## REQUIRED WORK
All of the data should be given again word for word, though the images are to be left out.

## DATA BELOW
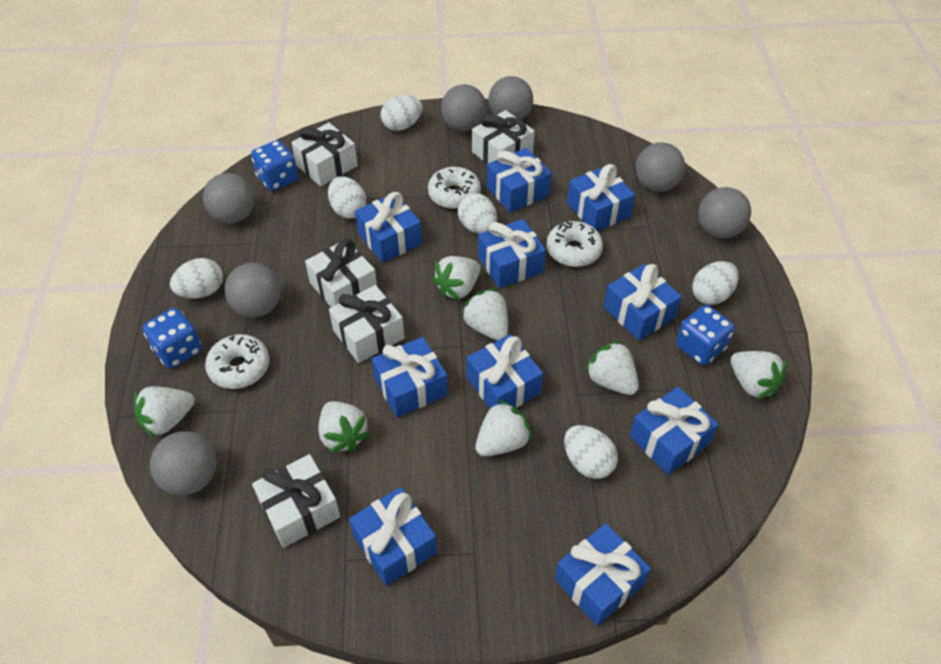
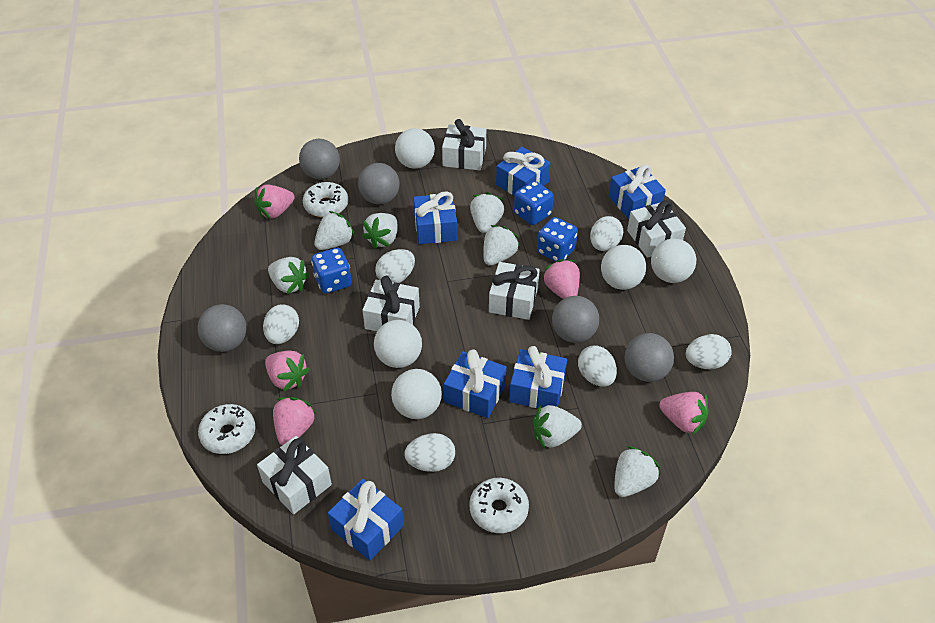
blue gift: 10 -> 6
grey ball: 7 -> 5
pink strawberry: 0 -> 5
white ball: 0 -> 5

## SOLUTION TO THIS PROBLEM
blue gift: 10 -> 6
grey ball: 7 -> 5
pink strawberry: 0 -> 5
white ball: 0 -> 5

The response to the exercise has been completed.